#### WHAT THIS TASK INVOLVES
Copy the data exactly from the line that contains "camera: 65 degrees right, 15 degrees down" through the line that contains "<466, 139> |", keeping both end lines and leaving out everything else.

#### ENTRIES PROVIDED
....

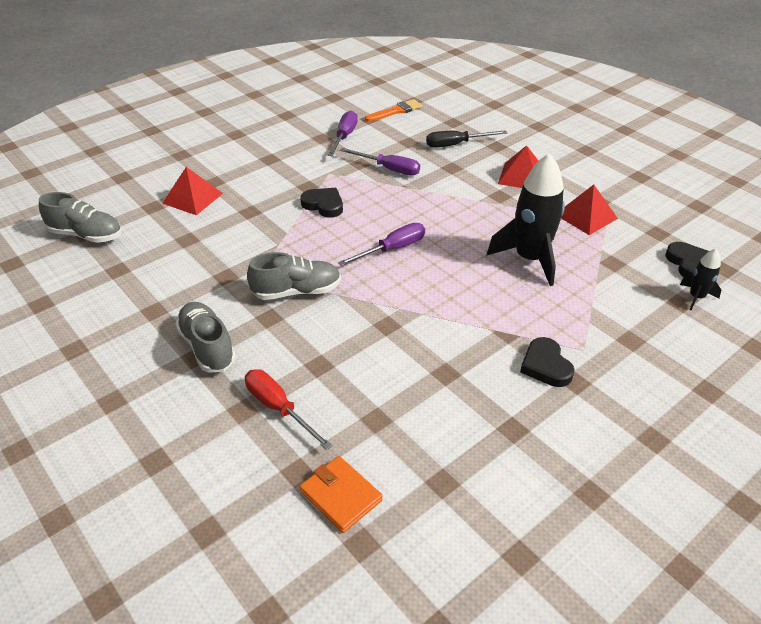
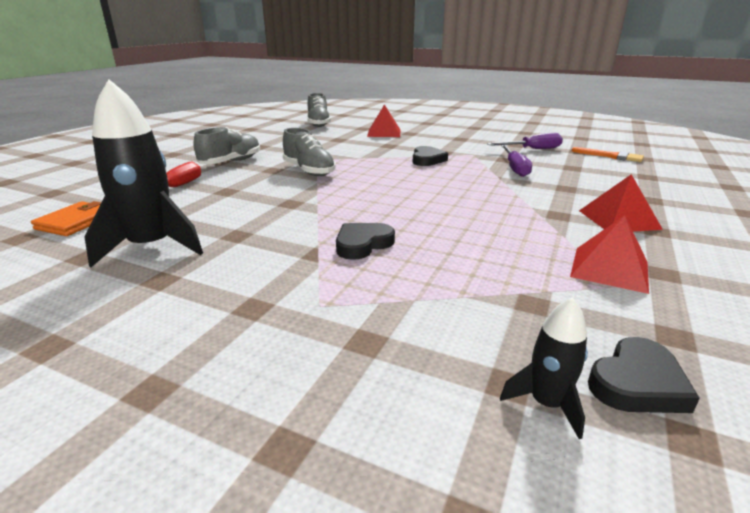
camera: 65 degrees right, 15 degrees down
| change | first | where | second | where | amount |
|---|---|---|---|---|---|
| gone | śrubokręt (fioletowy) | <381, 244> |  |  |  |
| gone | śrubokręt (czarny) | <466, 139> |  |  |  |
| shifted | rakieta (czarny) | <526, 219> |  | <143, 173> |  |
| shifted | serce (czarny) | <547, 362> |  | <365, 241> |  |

....

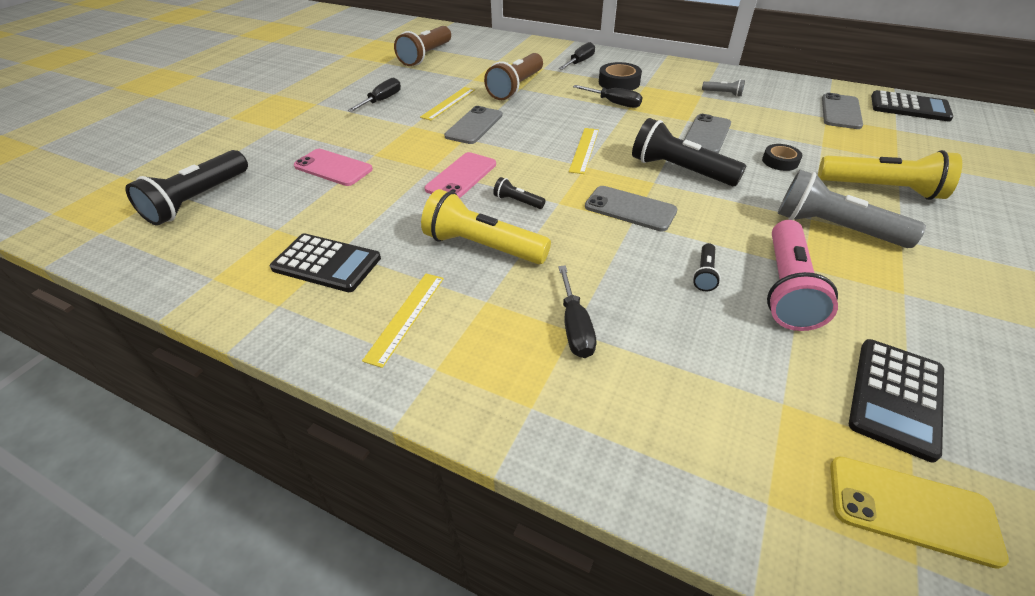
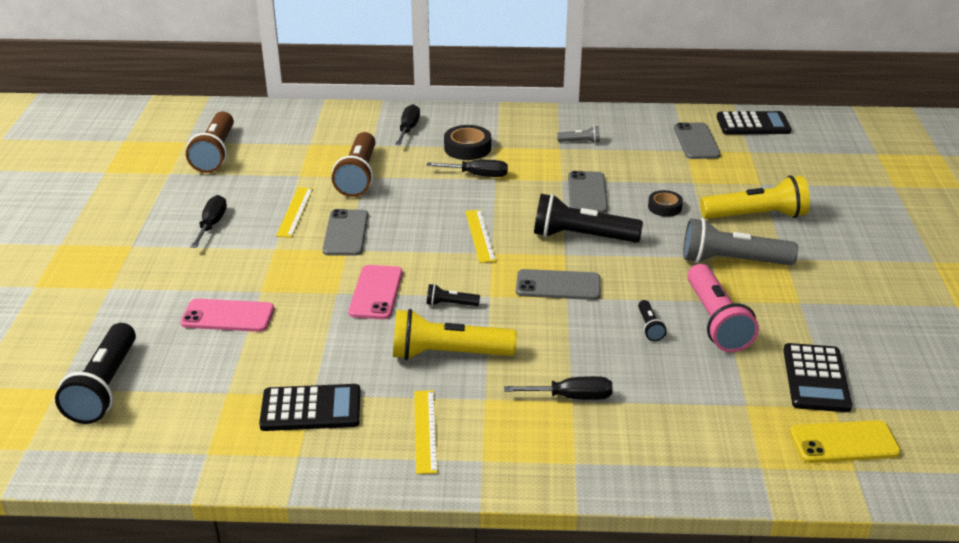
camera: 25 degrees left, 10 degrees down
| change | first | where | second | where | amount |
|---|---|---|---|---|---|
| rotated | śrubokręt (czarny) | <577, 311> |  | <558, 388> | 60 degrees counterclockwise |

....

#### EXERCISE SOLUTION
camera: 65 degrees right, 15 degrees down
| change | first | where | second | where | amount |
|---|---|---|---|---|---|
| gone | śrubokręt (fioletowy) | <381, 244> |  |  |  |
| gone | śrubokręt (czarny) | <466, 139> |  |  |  |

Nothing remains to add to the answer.